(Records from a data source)
=== Section Start ===
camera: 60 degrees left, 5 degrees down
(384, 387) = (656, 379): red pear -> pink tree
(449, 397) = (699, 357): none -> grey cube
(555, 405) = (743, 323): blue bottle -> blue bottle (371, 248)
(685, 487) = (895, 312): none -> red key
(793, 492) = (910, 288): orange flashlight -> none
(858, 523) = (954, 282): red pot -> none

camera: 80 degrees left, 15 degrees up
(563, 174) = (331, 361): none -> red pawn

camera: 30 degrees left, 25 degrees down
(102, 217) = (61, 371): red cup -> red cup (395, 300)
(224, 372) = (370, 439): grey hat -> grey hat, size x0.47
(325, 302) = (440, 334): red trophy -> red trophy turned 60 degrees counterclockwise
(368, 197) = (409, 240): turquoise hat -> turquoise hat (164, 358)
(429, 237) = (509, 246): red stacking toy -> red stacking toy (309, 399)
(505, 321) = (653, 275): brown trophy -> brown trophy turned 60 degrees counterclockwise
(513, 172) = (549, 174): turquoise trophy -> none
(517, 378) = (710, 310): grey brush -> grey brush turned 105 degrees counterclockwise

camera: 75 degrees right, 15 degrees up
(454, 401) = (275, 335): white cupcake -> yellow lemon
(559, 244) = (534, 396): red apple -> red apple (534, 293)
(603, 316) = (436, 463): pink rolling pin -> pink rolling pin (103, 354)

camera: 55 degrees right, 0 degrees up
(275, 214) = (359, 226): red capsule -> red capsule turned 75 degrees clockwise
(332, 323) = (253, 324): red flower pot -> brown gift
=== Section End ===
### HOW TO COMPLETE THIS TASK:
Would you retype exactly the lines above, from the line with "(368, 197) = (409, 240): turquoise" to the line with "(454, 401) = (275, 335): white", with both end lines kept and nothing more?

### SOLVED PROBLEM:
(368, 197) = (409, 240): turquoise hat -> turquoise hat (164, 358)
(429, 237) = (509, 246): red stacking toy -> red stacking toy (309, 399)
(505, 321) = (653, 275): brown trophy -> brown trophy turned 60 degrees counterclockwise
(513, 172) = (549, 174): turquoise trophy -> none
(517, 378) = (710, 310): grey brush -> grey brush turned 105 degrees counterclockwise

camera: 75 degrees right, 15 degrees up
(454, 401) = (275, 335): white cupcake -> yellow lemon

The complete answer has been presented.